EXERCISE DIRECTIONS
Find every line in the records that holds the string "white". Copy each one.

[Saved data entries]

[Start of Attachment]

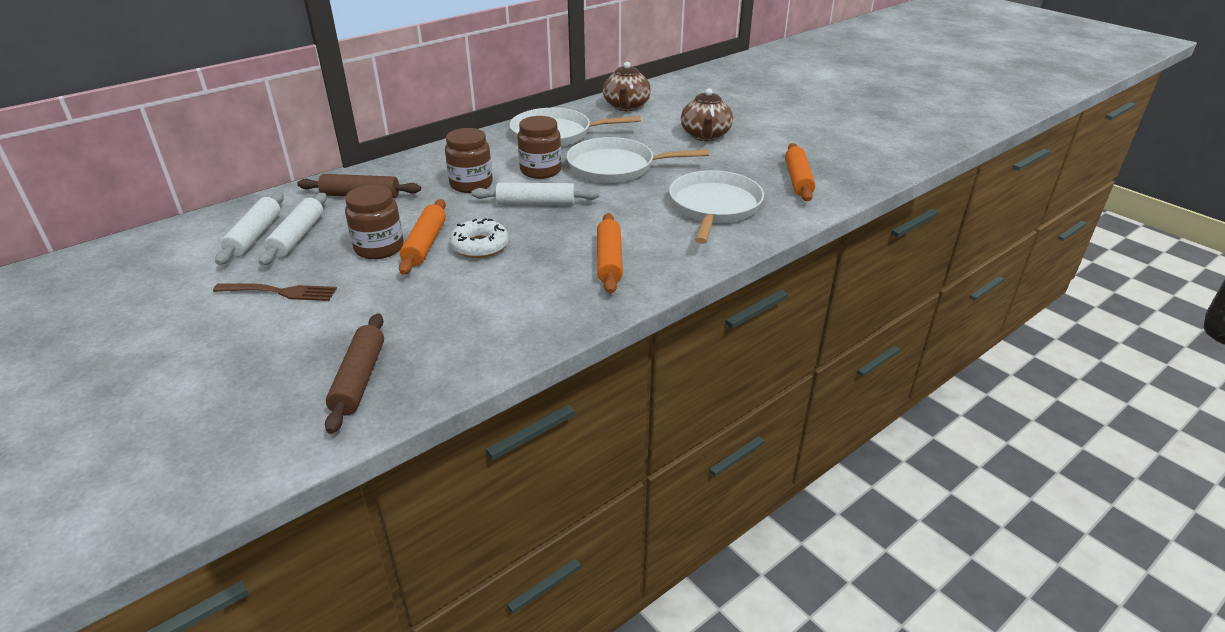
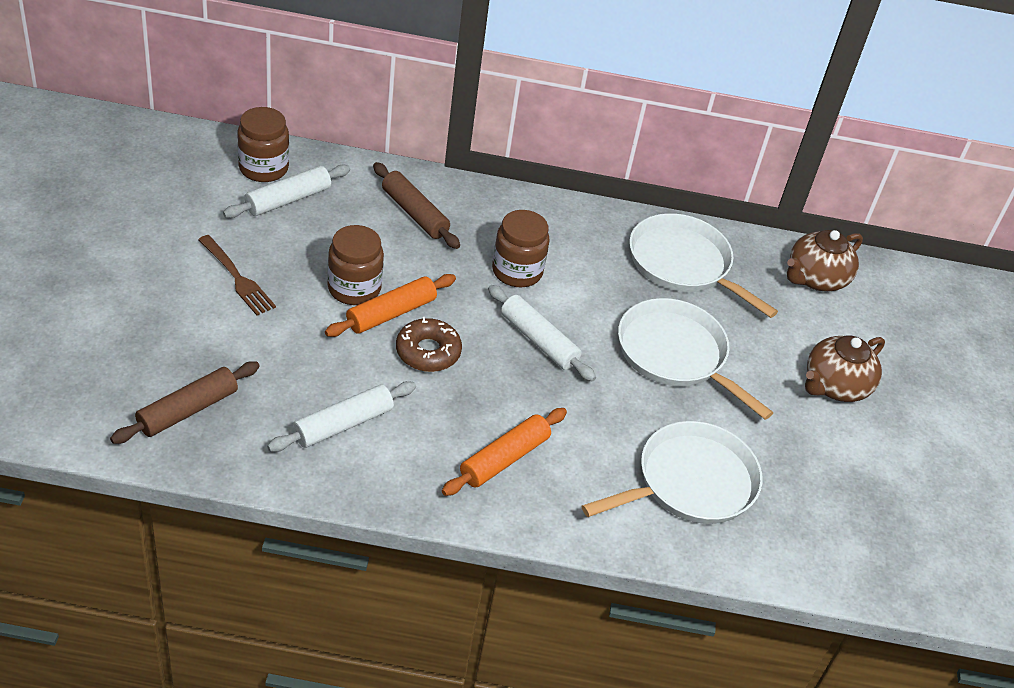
camera: 40 degrees right, 10 degrees up
(297, 236) = (314, 225): white rolling pin -> white rolling pin (343, 424)
(480, 246) = (428, 352): white donut -> brown donut
(541, 170) = (600, 303): brown jar -> brown jar (263, 168)
(798, 179) = (834, 523): orange rolling pin -> none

[End of Attachment]

SOLUTION
(297, 236) = (314, 225): white rolling pin -> white rolling pin (343, 424)
(480, 246) = (428, 352): white donut -> brown donut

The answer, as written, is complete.